--- Task inputs ---

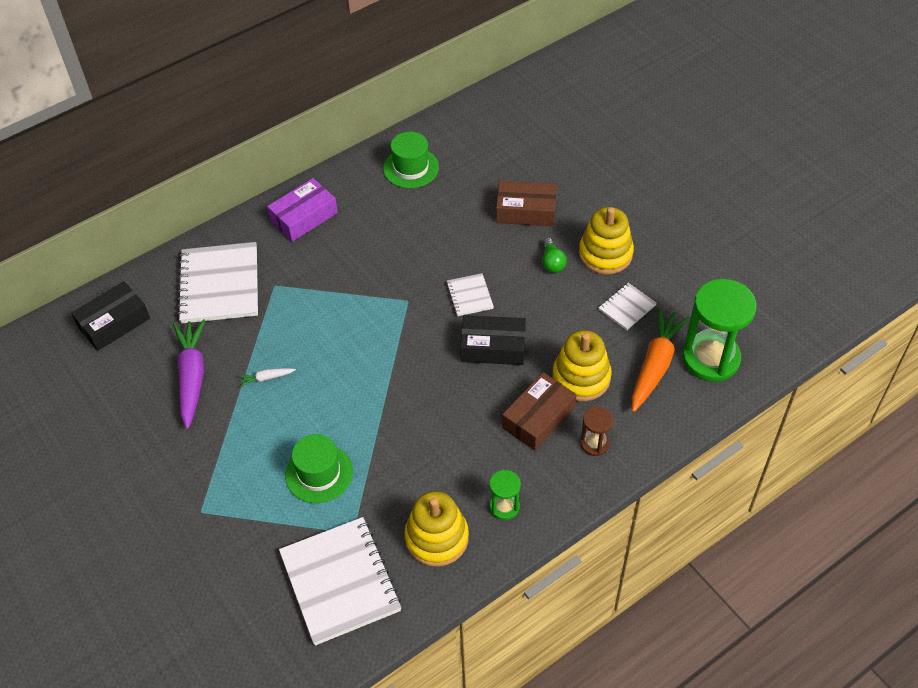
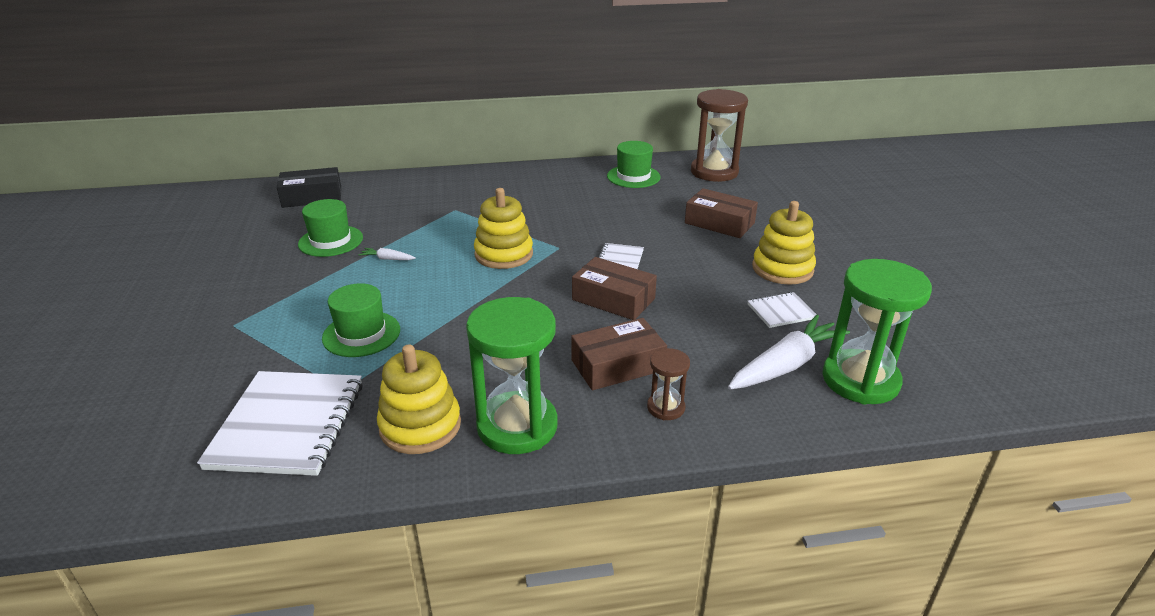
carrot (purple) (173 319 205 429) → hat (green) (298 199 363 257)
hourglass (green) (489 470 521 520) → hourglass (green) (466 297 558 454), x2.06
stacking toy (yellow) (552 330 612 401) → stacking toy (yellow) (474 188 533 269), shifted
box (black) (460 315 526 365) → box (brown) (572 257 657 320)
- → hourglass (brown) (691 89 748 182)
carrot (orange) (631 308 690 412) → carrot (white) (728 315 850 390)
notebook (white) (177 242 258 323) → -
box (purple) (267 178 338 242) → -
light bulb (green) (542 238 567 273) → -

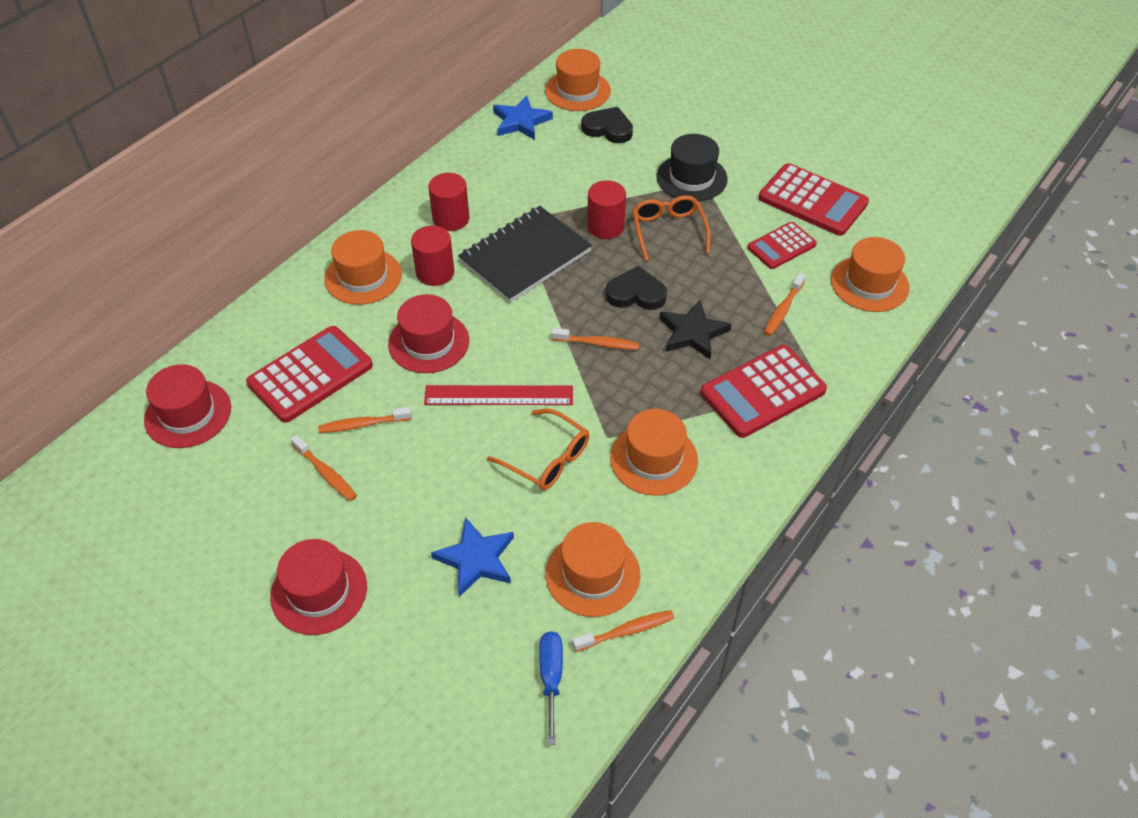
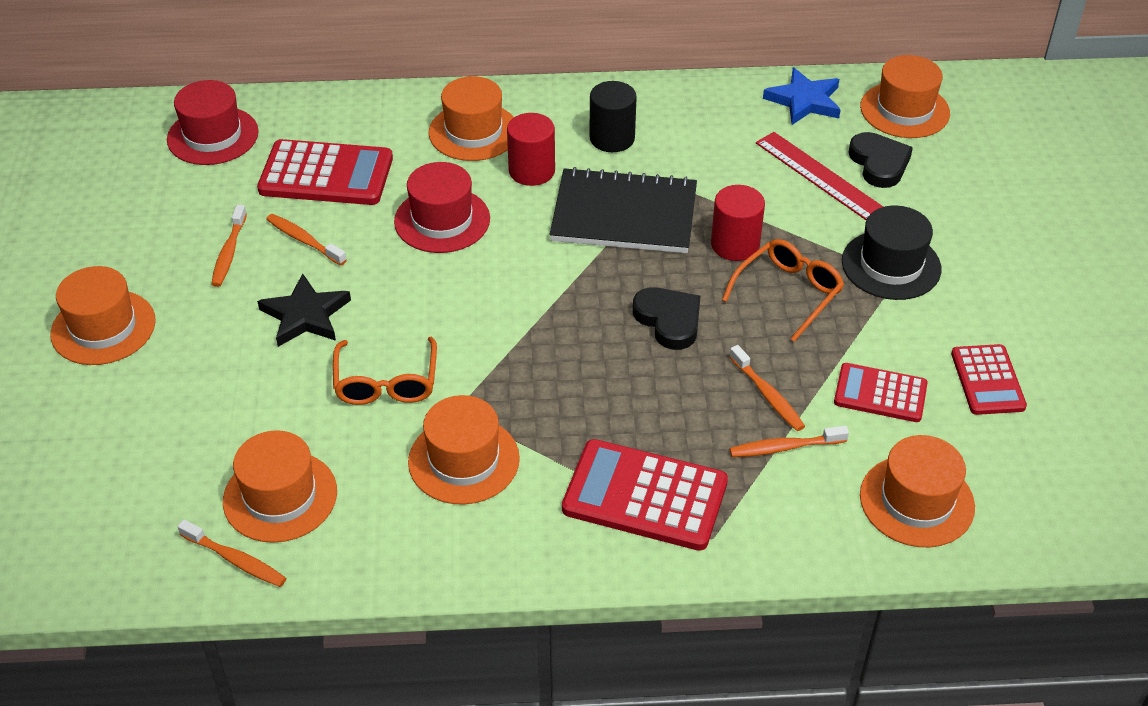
hat (red) (270 539 367 635) → hat (orange) (51 266 156 365)
star (black) (660 300 732 359) → star (black) (257 274 351 347), shifted
cylinder (red) (428 173 469 231) → cylinder (black) (589 81 637 152)
toothbrush (orange) (551 328 639 350) → toothbrush (orange) (729 345 805 431), shifted
ruler (red) (424 385 573 405) → ruler (red) (756 132 883 220), shifted
calculator (red) (758 163 869 236) → calculator (red) (951 344 1027 415), x0.62
star (blue) (431 517 514 597) → -
screwdriver (blue) (539 631 563 745) → -

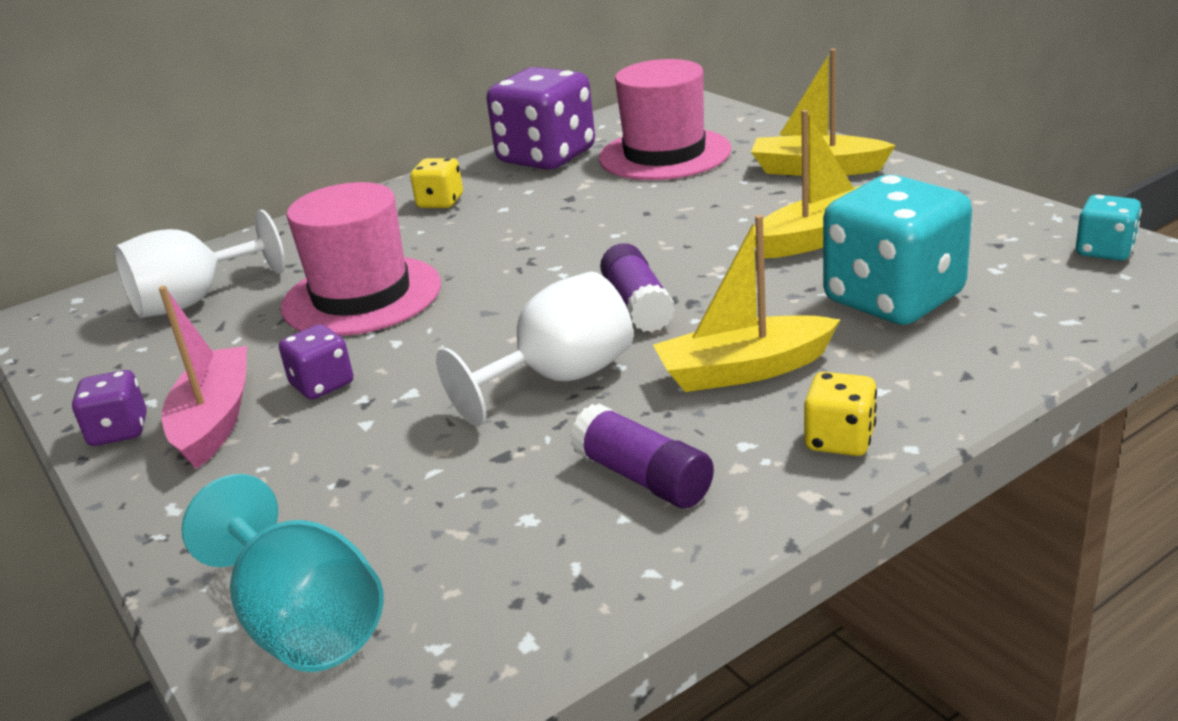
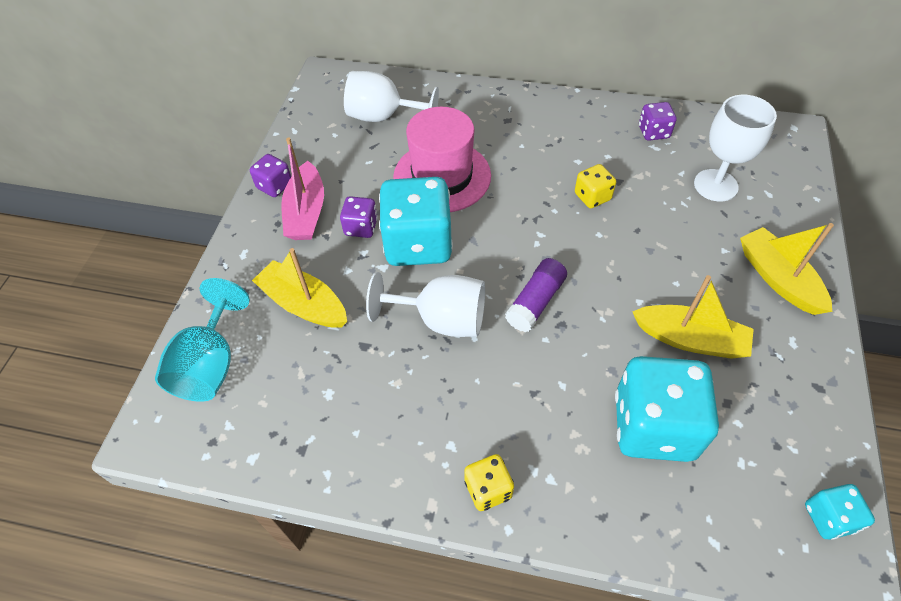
boat (yellow) (653 215 840 392) → boat (yellow) (252 248 347 328), shifted
boat (pink) (159 286 247 469) → boat (pink) (281 137 324 240), 135 degrees clockwise
- → dice (turquoise) (379 177 453 266)
dice (yellow) (410 158 463 208) → dice (yellow) (575 164 616 208), shifted
dice (purple) (487 67 595 170) → dice (purple) (639 102 677 141), x0.48
hat (pink) (599 59 732 180) → goblet (white) (694 95 777 202)
glue stick (purple) (570 403 714 508) → -

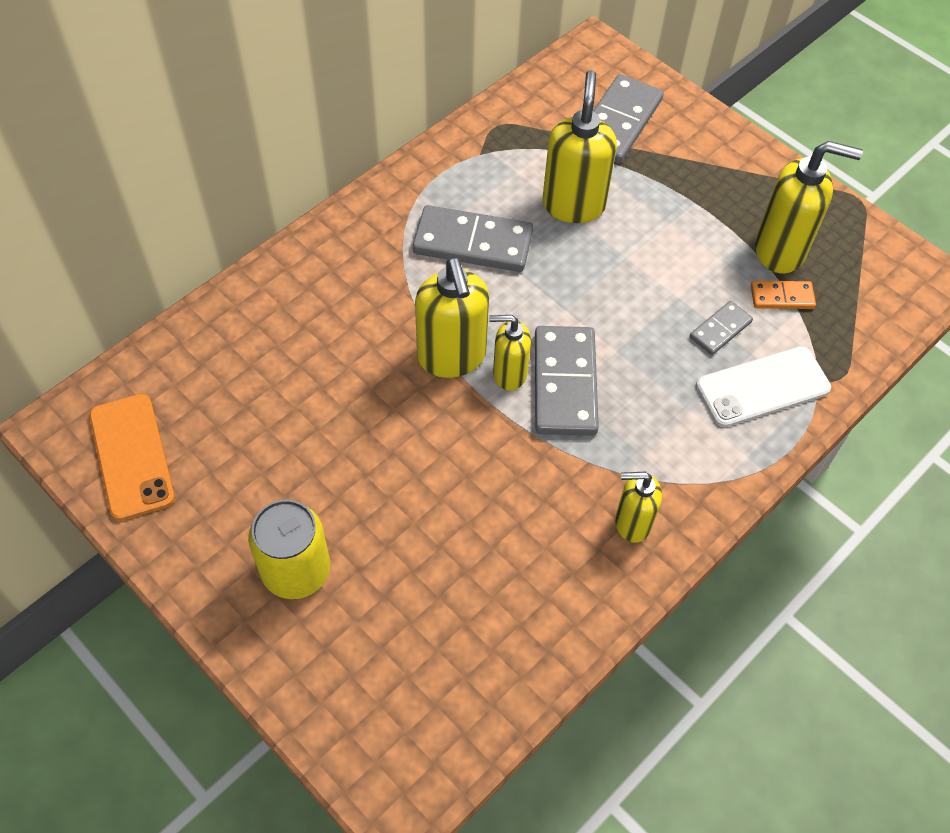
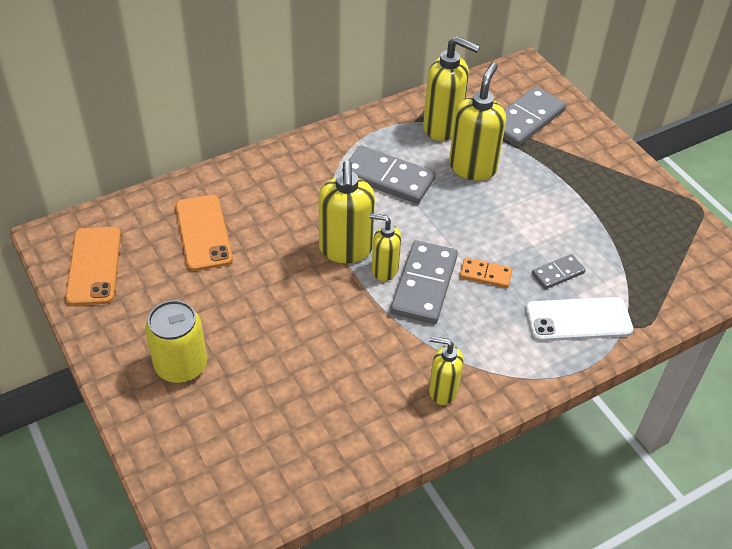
- → phone (orange) (176 195 233 271)
soap dispenser (yellow) (755 141 863 274) → soap dispenser (yellow) (423 36 480 141), shifted
domino (orange) (751 281 816 309) → domino (orange) (460 258 512 288), shifted

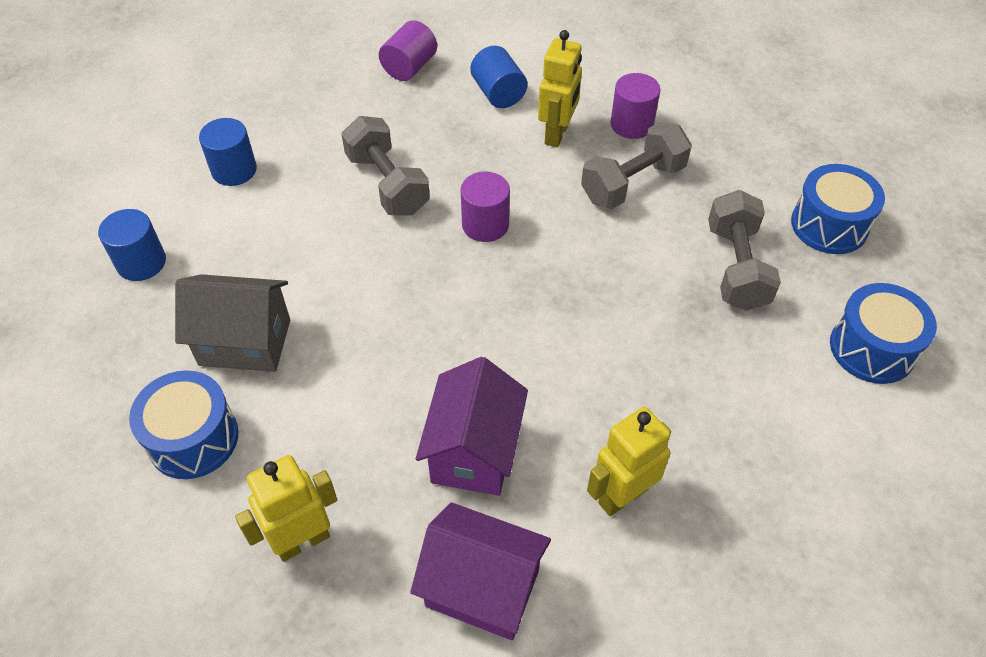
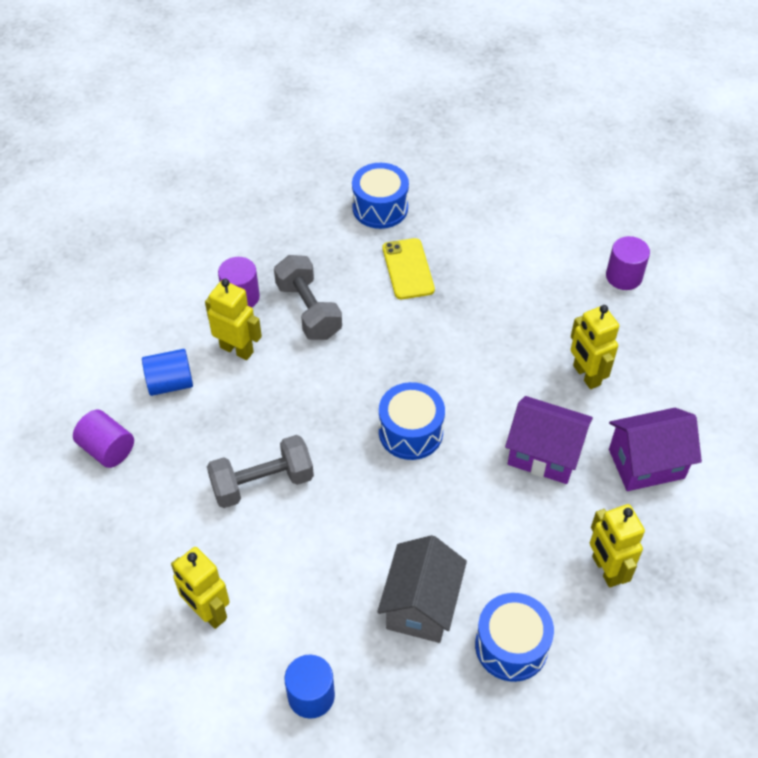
cylinder (blue) (199 118 257 186) → robot (yellow) (171 547 230 629)
drum (blue) (830 283 937 384) → drum (blue) (379 382 445 460), shifted
dumbbell (grey) (708 190 781 311) → phone (yellow) (383 238 435 299)
cylinder (purple) (461 171 510 242) → cylinder (purple) (606 236 650 290), shifted
house (purple) (410 502 551 640) → house (purple) (609 408 702 491), 45 degrees clockwise

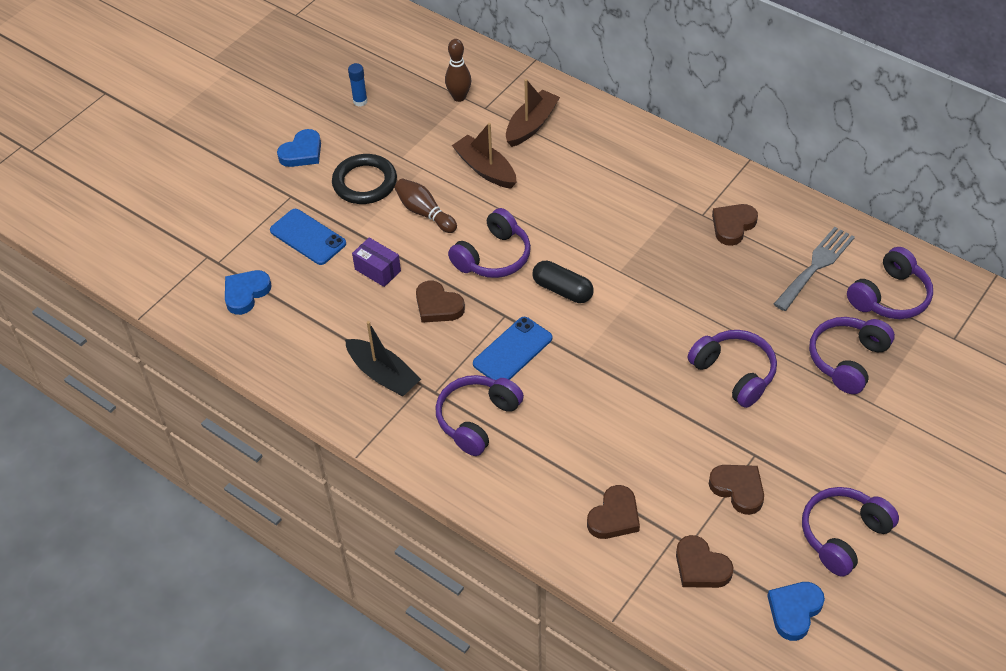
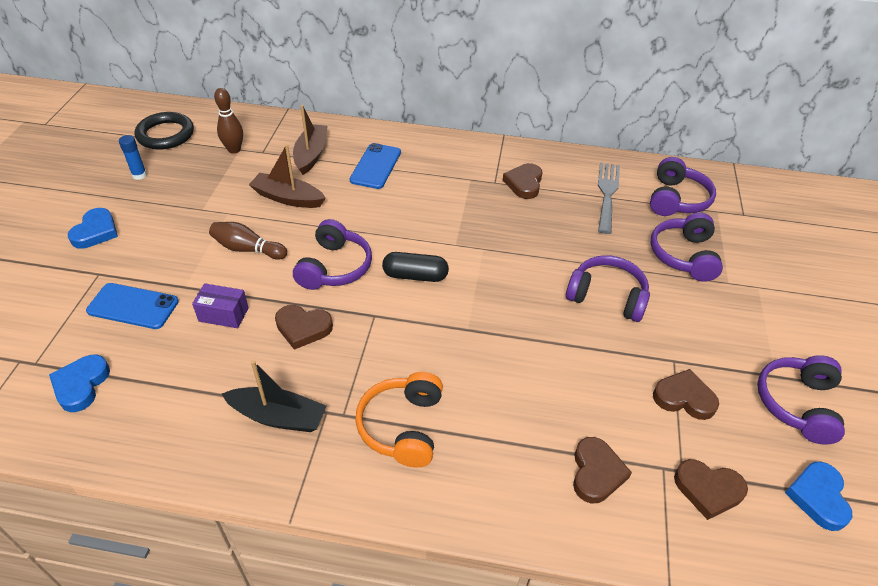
ring (black) (332 154 397 204) → ring (black) (135 112 194 149), shifted
phone (blue) (473 317 552 380) → phone (blue) (350 143 401 189), shifted
headphones (purple) (435 375 524 456) → headphones (orange) (355 372 443 467)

---

**Work to be completed:** Output the records verbatim without pictures.

**Task answer:**
carrot (purple) (173 319 205 429) → hat (green) (298 199 363 257)
hourglass (green) (489 470 521 520) → hourglass (green) (466 297 558 454), x2.06
stacking toy (yellow) (552 330 612 401) → stacking toy (yellow) (474 188 533 269), shifted
box (black) (460 315 526 365) → box (brown) (572 257 657 320)
- → hourglass (brown) (691 89 748 182)
carrot (orange) (631 308 690 412) → carrot (white) (728 315 850 390)
notebook (white) (177 242 258 323) → -
box (purple) (267 178 338 242) → -
light bulb (green) (542 238 567 273) → -

hat (red) (270 539 367 635) → hat (orange) (51 266 156 365)
star (black) (660 300 732 359) → star (black) (257 274 351 347), shifted
cylinder (red) (428 173 469 231) → cylinder (black) (589 81 637 152)
toothbrush (orange) (551 328 639 350) → toothbrush (orange) (729 345 805 431), shifted
ruler (red) (424 385 573 405) → ruler (red) (756 132 883 220), shifted
calculator (red) (758 163 869 236) → calculator (red) (951 344 1027 415), x0.62
star (blue) (431 517 514 597) → -
screwdriver (blue) (539 631 563 745) → -

boat (yellow) (653 215 840 392) → boat (yellow) (252 248 347 328), shifted
boat (pink) (159 286 247 469) → boat (pink) (281 137 324 240), 135 degrees clockwise
- → dice (turquoise) (379 177 453 266)
dice (yellow) (410 158 463 208) → dice (yellow) (575 164 616 208), shifted
dice (purple) (487 67 595 170) → dice (purple) (639 102 677 141), x0.48
hat (pink) (599 59 732 180) → goblet (white) (694 95 777 202)
glue stick (purple) (570 403 714 508) → -

- → phone (orange) (176 195 233 271)
soap dispenser (yellow) (755 141 863 274) → soap dispenser (yellow) (423 36 480 141), shifted
domino (orange) (751 281 816 309) → domino (orange) (460 258 512 288), shifted

cylinder (blue) (199 118 257 186) → robot (yellow) (171 547 230 629)
drum (blue) (830 283 937 384) → drum (blue) (379 382 445 460), shifted
dumbbell (grey) (708 190 781 311) → phone (yellow) (383 238 435 299)
cylinder (purple) (461 171 510 242) → cylinder (purple) (606 236 650 290), shifted
house (purple) (410 502 551 640) → house (purple) (609 408 702 491), 45 degrees clockwise

ring (black) (332 154 397 204) → ring (black) (135 112 194 149), shifted
phone (blue) (473 317 552 380) → phone (blue) (350 143 401 189), shifted
headphones (purple) (435 375 524 456) → headphones (orange) (355 372 443 467)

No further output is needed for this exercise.